Your task - Every entry needs to be printed exactly, please.

## Begin Provided information

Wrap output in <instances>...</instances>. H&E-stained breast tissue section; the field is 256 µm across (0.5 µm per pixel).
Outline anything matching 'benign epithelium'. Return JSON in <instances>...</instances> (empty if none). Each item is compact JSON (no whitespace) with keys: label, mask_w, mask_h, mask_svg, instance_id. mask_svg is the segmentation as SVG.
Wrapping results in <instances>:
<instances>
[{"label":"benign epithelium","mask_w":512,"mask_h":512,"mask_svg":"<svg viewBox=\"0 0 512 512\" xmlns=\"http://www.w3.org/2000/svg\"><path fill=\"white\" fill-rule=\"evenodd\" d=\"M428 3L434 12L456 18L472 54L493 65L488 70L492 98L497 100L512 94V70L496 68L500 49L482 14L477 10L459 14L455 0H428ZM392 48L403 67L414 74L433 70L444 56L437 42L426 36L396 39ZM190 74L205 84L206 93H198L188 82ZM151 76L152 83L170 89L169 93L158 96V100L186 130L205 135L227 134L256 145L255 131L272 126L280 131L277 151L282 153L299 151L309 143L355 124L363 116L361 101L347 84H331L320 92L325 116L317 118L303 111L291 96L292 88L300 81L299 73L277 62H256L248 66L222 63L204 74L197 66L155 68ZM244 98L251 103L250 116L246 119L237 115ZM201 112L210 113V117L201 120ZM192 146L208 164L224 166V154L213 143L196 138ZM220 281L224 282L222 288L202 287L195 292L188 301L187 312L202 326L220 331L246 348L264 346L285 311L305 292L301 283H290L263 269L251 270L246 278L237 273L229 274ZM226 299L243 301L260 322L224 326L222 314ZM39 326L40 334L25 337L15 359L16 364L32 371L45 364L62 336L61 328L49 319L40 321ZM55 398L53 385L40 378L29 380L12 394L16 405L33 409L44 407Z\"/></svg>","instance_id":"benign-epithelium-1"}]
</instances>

## End Provided information

Exercise output -
Wrap output in <instances>...</instances>. H&E-stained breast tissue section; the field is 256 µm across (0.5 µm per pixel).
Outline anything matching 'benign epithelium'. Return JSON in <instances>...</instances> (empty if none). Each item is compact JSON (no whitespace) with keys: label, mask_w, mask_h, mask_svg, instance_id. mask_svg is the segmentation as SVG.
Wrapping results in <instances>:
<instances>
[{"label":"benign epithelium","mask_w":512,"mask_h":512,"mask_svg":"<svg viewBox=\"0 0 512 512\" xmlns=\"http://www.w3.org/2000/svg\"><path fill=\"white\" fill-rule=\"evenodd\" d=\"M428 3L434 12L456 18L472 54L493 65L488 70L492 98L497 100L512 94V70L496 68L500 49L482 14L477 10L459 14L455 0H428ZM392 48L403 67L414 74L433 70L444 56L437 42L426 36L396 39ZM190 74L205 84L206 93H198L188 82ZM151 76L152 83L170 89L169 93L158 96V100L186 130L205 135L227 134L256 145L255 131L272 126L280 131L277 151L282 153L299 151L309 143L355 124L363 116L361 101L347 84H331L320 92L325 116L317 118L303 111L291 96L292 88L300 81L299 73L277 62H256L248 66L222 63L204 74L197 66L155 68ZM244 98L251 103L250 116L246 119L237 115ZM201 112L210 113V117L201 120ZM192 146L208 164L224 166V154L213 143L196 138ZM220 281L224 282L222 288L202 287L195 292L188 301L187 312L202 326L220 331L246 348L264 346L285 311L305 292L301 283H290L263 269L251 270L246 278L237 273L229 274ZM226 299L243 301L260 322L224 326L222 314ZM39 326L40 334L25 337L15 359L16 364L32 371L45 364L62 336L61 328L49 319L40 321ZM55 398L53 385L40 378L29 380L12 394L16 405L33 409L44 407Z\"/></svg>","instance_id":"benign-epithelium-1"}]
</instances>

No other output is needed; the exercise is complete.